## Problem requirements
The response should hold each line from the entries below where "none" is found.
___
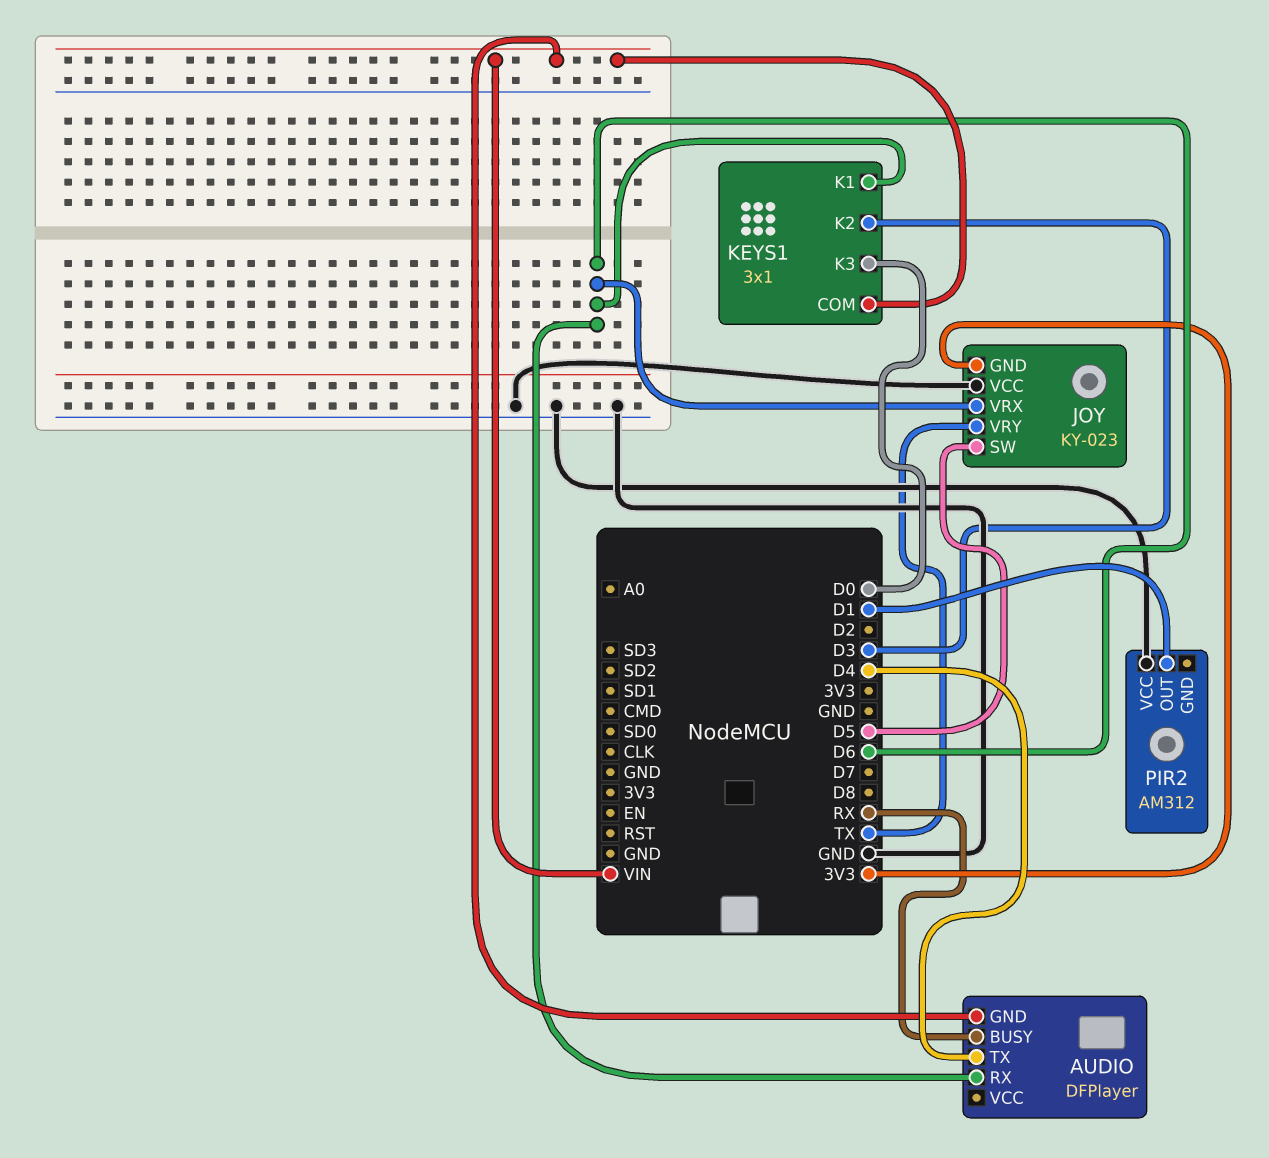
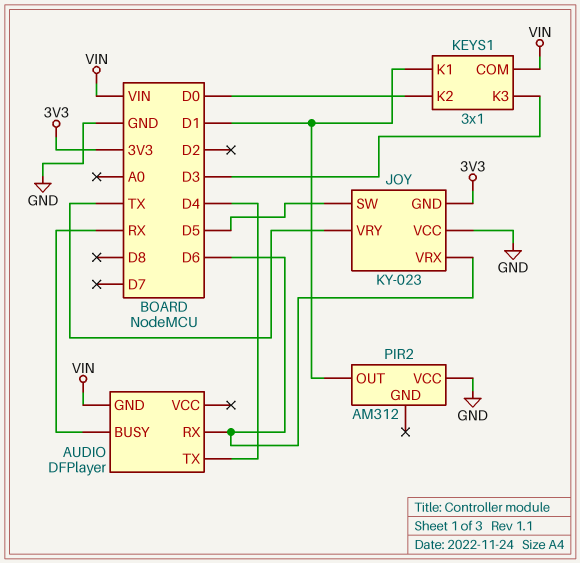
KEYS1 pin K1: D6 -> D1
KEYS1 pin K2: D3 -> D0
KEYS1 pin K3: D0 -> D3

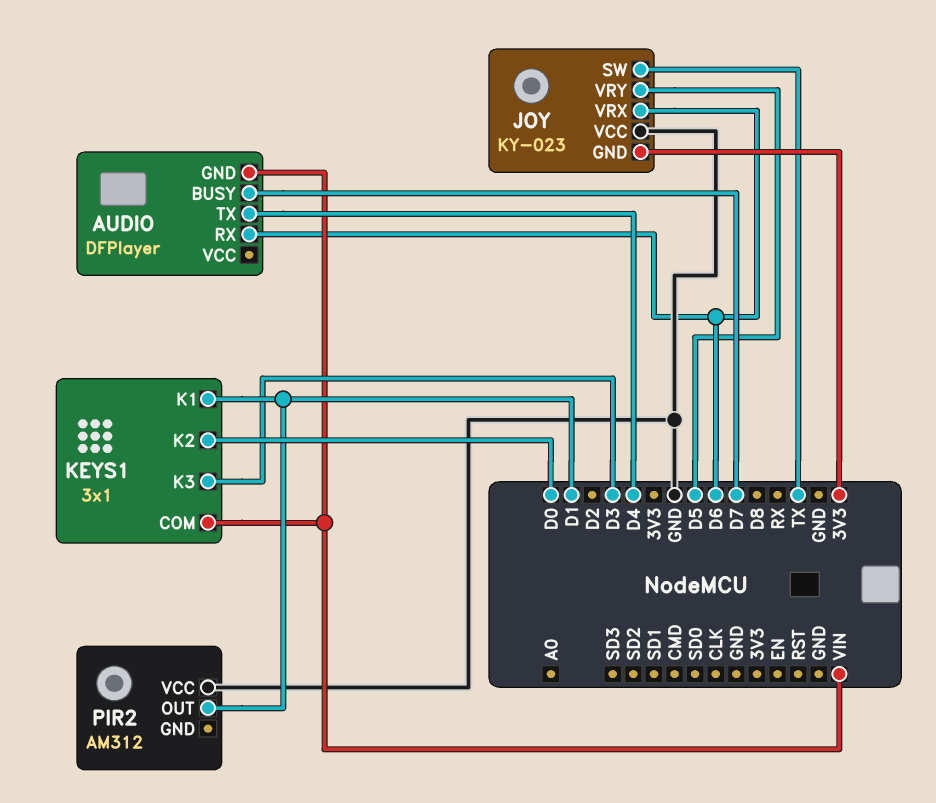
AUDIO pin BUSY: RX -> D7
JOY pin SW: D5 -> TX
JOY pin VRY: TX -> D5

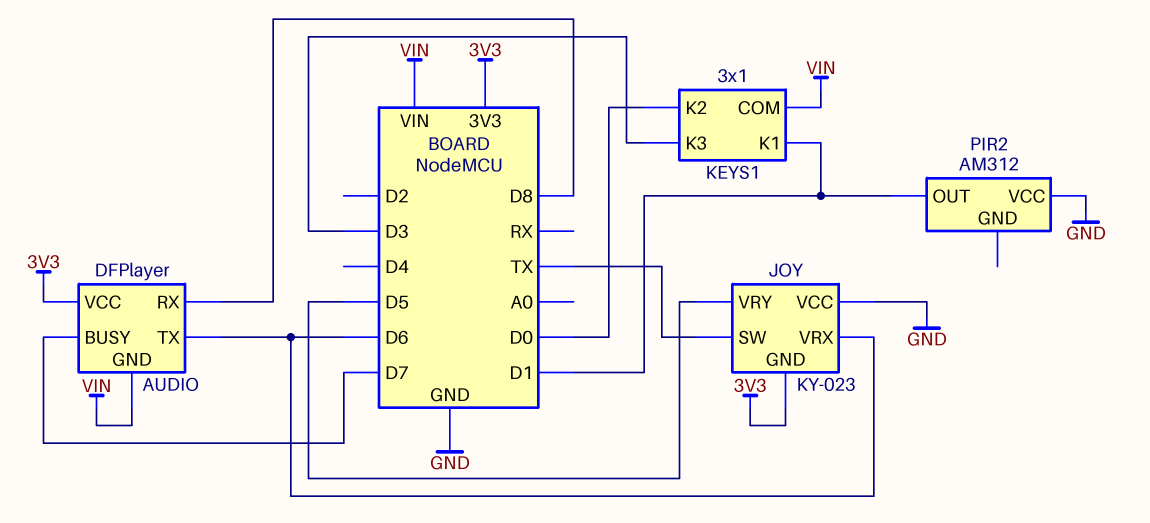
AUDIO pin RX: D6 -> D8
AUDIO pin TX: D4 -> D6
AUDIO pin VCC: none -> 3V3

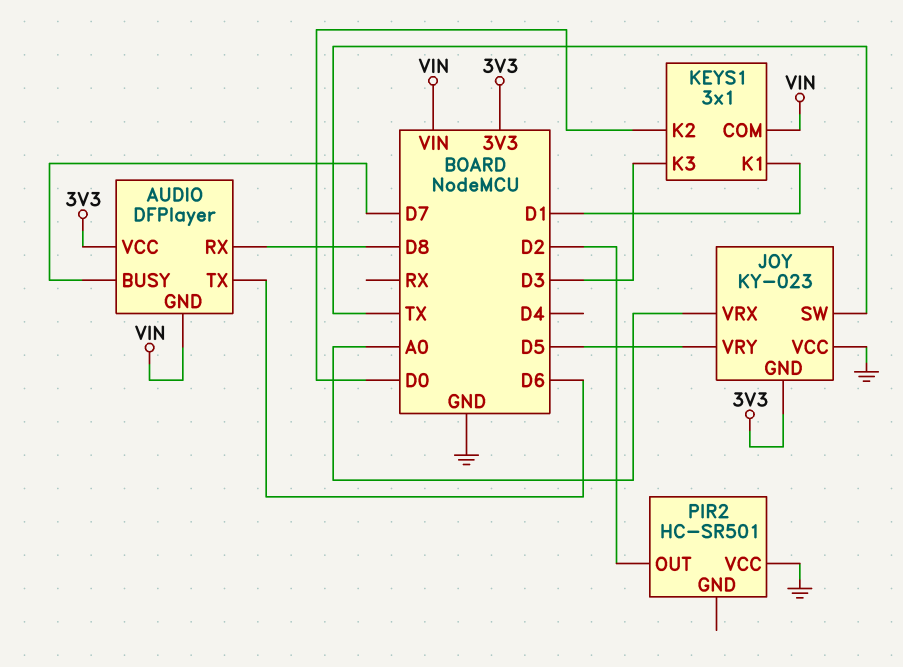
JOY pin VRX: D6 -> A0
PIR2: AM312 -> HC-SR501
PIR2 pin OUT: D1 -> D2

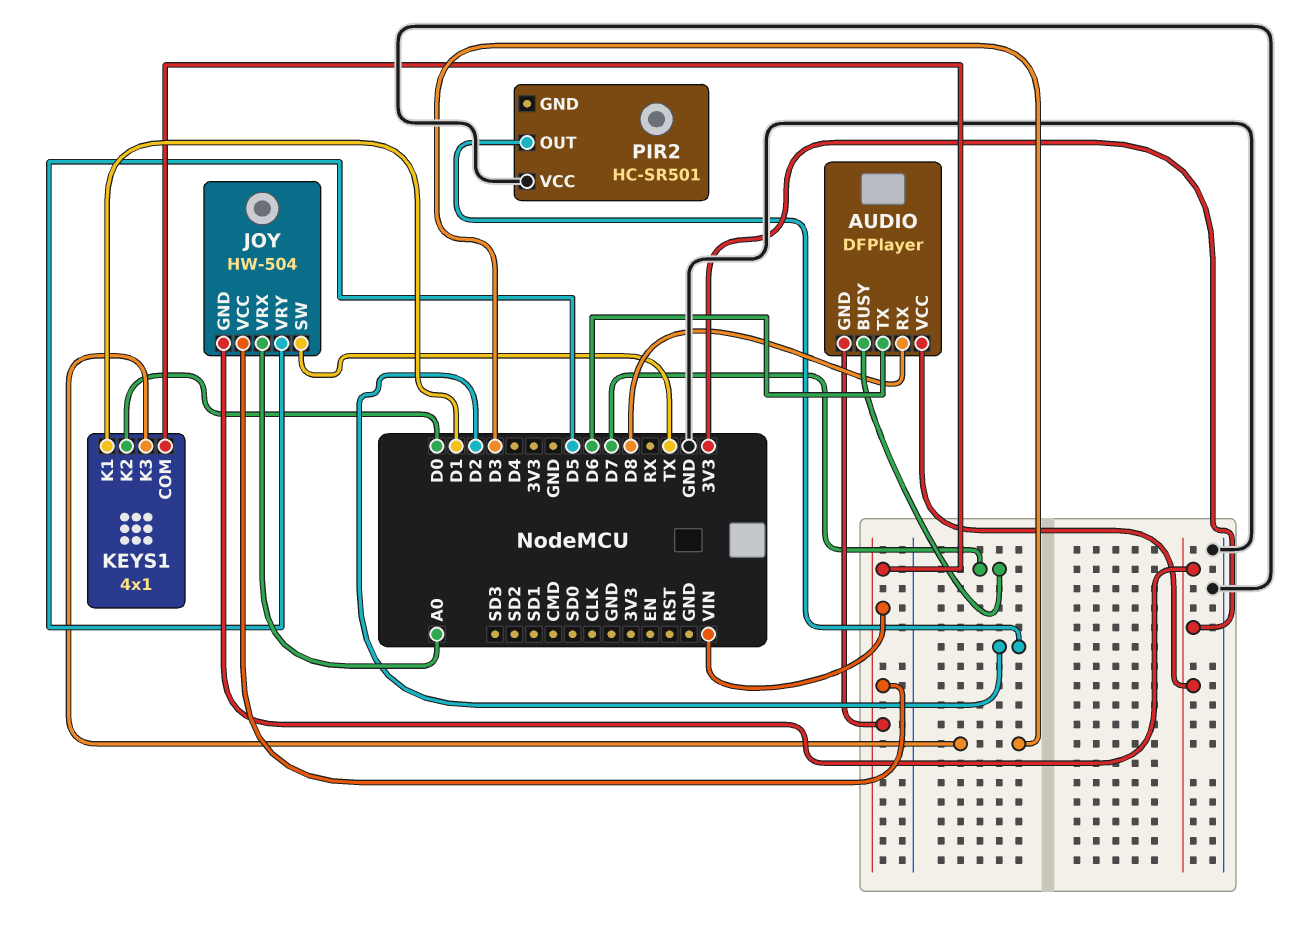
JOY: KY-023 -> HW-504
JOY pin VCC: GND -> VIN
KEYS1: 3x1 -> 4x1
___
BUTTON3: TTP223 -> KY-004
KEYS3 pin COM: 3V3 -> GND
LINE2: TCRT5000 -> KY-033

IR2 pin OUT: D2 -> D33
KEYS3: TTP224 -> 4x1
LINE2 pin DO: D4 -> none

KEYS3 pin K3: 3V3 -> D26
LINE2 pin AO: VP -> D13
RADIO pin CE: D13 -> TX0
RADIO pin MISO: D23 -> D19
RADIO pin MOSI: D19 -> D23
___
## Answer area
AUDIO pin VCC: none -> 3V3
LINE2 pin DO: D4 -> none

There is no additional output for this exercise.